The task: Retype only what runs from the line that contains "TFT pin CS: D21 -> RX2" through the last line of the listing below, both lines included.
::::::::
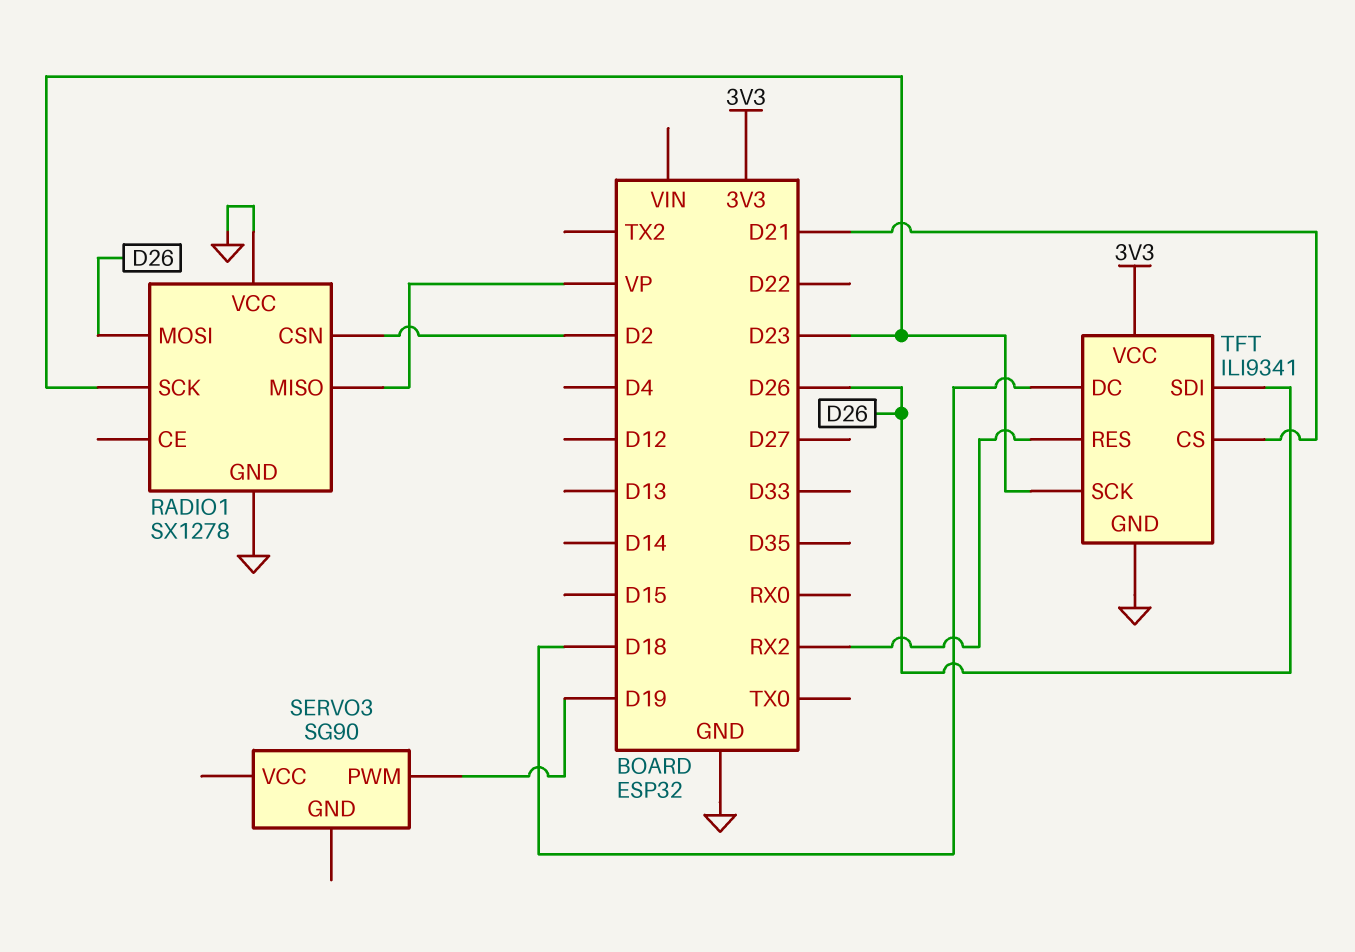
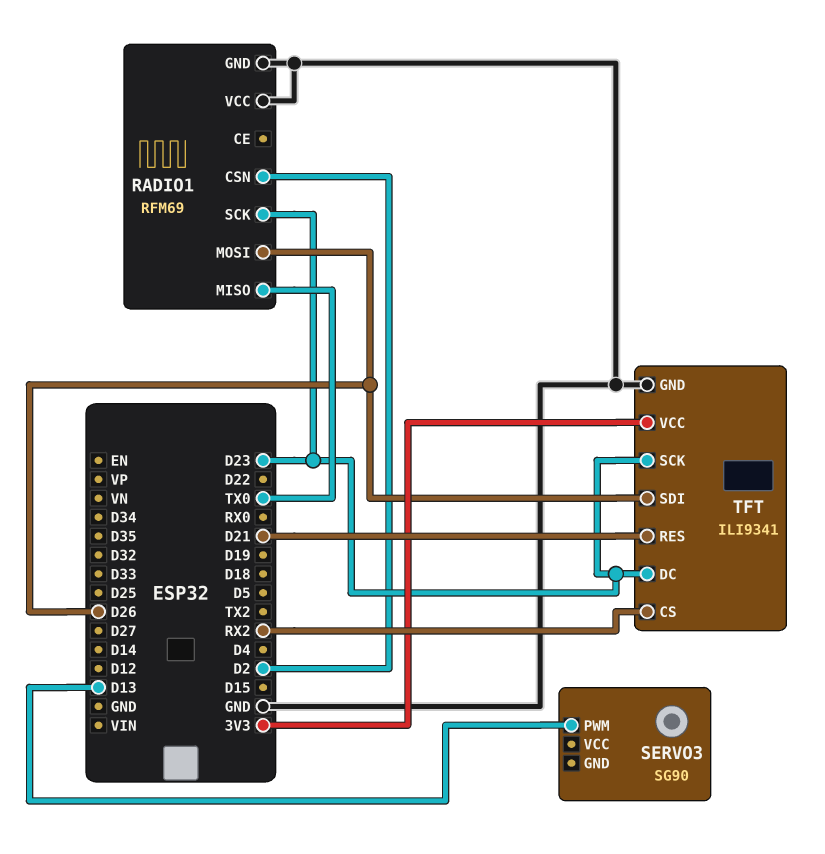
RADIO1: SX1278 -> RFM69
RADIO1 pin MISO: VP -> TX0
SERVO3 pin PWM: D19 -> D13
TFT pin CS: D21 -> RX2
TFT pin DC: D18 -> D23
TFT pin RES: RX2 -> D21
::::::::
Result below:
TFT pin CS: D21 -> RX2
TFT pin DC: D18 -> D23
TFT pin RES: RX2 -> D21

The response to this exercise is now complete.